___ Data supplied ___

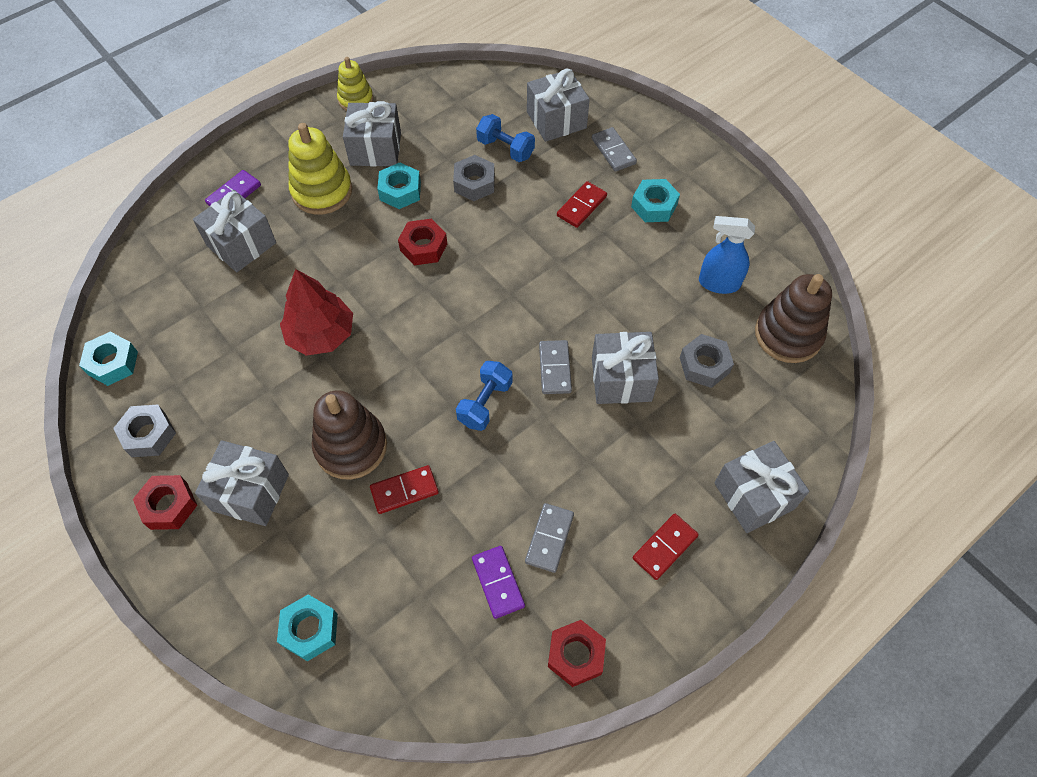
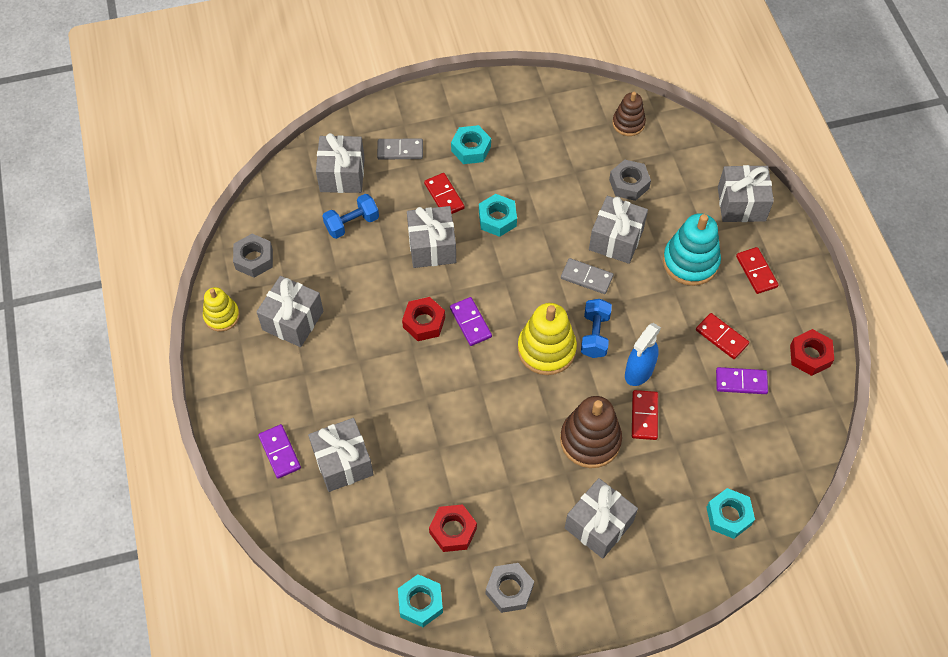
camera: 65 degrees left, 0 degrees up
(169, 506) = (584, 590): red nut -> red nut (453, 531)
(321, 334) = (474, 428): red tree -> none
(322, 191) = (318, 379): yellow stacking toy -> yellow stacking toy (546, 349)
(400, 191) = (353, 318): turquoise nut -> turquoise nut (497, 219)
(443, 285) = (470, 322): none -> purple domino
(474, 183) = (377, 260): grey nut -> grey nut (254, 259)
(485, 403) = (595, 335): blue dumbbell -> blue dumbbell turned 45 degrees clockwise
(515, 219) = (432, 247): none -> grey gift
(549, 538) = (721, 337): grey domino -> red domino
(636, 467) = (690, 262): none -> turquoise stacking toy
(718, 283) = (564, 142): blue spray bottle -> blue spray bottle (639, 372)
(788, 334) = (628, 123): brown stacking toy -> brown stacking toy, size x0.62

___

Exercise requirements:
Give the listing again, exactly as it appears, but without its images.

Exercise answer:
camera: 65 degrees left, 0 degrees up
(169, 506) = (584, 590): red nut -> red nut (453, 531)
(321, 334) = (474, 428): red tree -> none
(322, 191) = (318, 379): yellow stacking toy -> yellow stacking toy (546, 349)
(400, 191) = (353, 318): turquoise nut -> turquoise nut (497, 219)
(443, 285) = (470, 322): none -> purple domino
(474, 183) = (377, 260): grey nut -> grey nut (254, 259)
(485, 403) = (595, 335): blue dumbbell -> blue dumbbell turned 45 degrees clockwise
(515, 219) = (432, 247): none -> grey gift
(549, 538) = (721, 337): grey domino -> red domino
(636, 467) = (690, 262): none -> turquoise stacking toy
(718, 283) = (564, 142): blue spray bottle -> blue spray bottle (639, 372)
(788, 334) = (628, 123): brown stacking toy -> brown stacking toy, size x0.62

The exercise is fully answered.